* Goal of the exercise *
Repeat the entries that follow from start to finish, keeping every character.

* Dataset extract *
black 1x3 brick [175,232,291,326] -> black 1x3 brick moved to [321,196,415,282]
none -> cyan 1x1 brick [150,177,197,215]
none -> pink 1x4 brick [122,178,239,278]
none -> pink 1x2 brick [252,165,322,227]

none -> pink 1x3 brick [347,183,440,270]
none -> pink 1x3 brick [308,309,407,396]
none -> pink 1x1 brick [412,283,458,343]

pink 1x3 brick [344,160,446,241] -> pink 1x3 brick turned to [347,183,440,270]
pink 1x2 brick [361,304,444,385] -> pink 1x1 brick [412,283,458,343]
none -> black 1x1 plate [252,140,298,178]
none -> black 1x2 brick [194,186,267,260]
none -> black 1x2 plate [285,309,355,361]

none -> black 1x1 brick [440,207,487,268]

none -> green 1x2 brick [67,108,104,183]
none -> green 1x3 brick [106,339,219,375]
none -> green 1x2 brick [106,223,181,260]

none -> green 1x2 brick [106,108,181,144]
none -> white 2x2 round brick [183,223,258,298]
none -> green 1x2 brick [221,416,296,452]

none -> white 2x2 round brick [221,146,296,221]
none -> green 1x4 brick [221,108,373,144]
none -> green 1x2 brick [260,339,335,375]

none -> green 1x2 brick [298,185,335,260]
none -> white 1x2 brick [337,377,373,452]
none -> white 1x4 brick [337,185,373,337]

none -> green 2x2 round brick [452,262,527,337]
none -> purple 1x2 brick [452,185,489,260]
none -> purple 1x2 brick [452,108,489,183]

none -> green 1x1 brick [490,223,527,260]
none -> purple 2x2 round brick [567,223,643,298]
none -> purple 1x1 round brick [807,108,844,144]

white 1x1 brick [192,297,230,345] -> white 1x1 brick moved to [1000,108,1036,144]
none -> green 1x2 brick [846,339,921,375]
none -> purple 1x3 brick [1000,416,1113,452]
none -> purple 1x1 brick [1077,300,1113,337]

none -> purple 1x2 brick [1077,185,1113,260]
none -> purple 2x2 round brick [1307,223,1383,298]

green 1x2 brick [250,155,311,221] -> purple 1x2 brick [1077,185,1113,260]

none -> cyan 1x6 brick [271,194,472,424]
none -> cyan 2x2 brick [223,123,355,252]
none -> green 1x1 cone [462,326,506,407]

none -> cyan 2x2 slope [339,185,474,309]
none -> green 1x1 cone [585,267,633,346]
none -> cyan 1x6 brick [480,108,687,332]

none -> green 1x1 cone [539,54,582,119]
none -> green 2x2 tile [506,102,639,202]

* Answer *
black 1x3 brick [175,232,291,326] -> black 1x3 brick moved to [321,196,415,282]
none -> cyan 1x1 brick [150,177,197,215]
none -> pink 1x4 brick [122,178,239,278]
none -> pink 1x2 brick [252,165,322,227]

none -> pink 1x3 brick [347,183,440,270]
none -> pink 1x3 brick [308,309,407,396]
none -> pink 1x1 brick [412,283,458,343]

pink 1x3 brick [344,160,446,241] -> pink 1x3 brick turned to [347,183,440,270]
pink 1x2 brick [361,304,444,385] -> pink 1x1 brick [412,283,458,343]
none -> black 1x1 plate [252,140,298,178]
none -> black 1x2 brick [194,186,267,260]
none -> black 1x2 plate [285,309,355,361]

none -> black 1x1 brick [440,207,487,268]

none -> green 1x2 brick [67,108,104,183]
none -> green 1x3 brick [106,339,219,375]
none -> green 1x2 brick [106,223,181,260]

none -> green 1x2 brick [106,108,181,144]
none -> white 2x2 round brick [183,223,258,298]
none -> green 1x2 brick [221,416,296,452]

none -> white 2x2 round brick [221,146,296,221]
none -> green 1x4 brick [221,108,373,144]
none -> green 1x2 brick [260,339,335,375]

none -> green 1x2 brick [298,185,335,260]
none -> white 1x2 brick [337,377,373,452]
none -> white 1x4 brick [337,185,373,337]

none -> green 2x2 round brick [452,262,527,337]
none -> purple 1x2 brick [452,185,489,260]
none -> purple 1x2 brick [452,108,489,183]

none -> green 1x1 brick [490,223,527,260]
none -> purple 2x2 round brick [567,223,643,298]
none -> purple 1x1 round brick [807,108,844,144]

white 1x1 brick [192,297,230,345] -> white 1x1 brick moved to [1000,108,1036,144]
none -> green 1x2 brick [846,339,921,375]
none -> purple 1x3 brick [1000,416,1113,452]
none -> purple 1x1 brick [1077,300,1113,337]

none -> purple 1x2 brick [1077,185,1113,260]
none -> purple 2x2 round brick [1307,223,1383,298]

green 1x2 brick [250,155,311,221] -> purple 1x2 brick [1077,185,1113,260]

none -> cyan 1x6 brick [271,194,472,424]
none -> cyan 2x2 brick [223,123,355,252]
none -> green 1x1 cone [462,326,506,407]

none -> cyan 2x2 slope [339,185,474,309]
none -> green 1x1 cone [585,267,633,346]
none -> cyan 1x6 brick [480,108,687,332]

none -> green 1x1 cone [539,54,582,119]
none -> green 2x2 tile [506,102,639,202]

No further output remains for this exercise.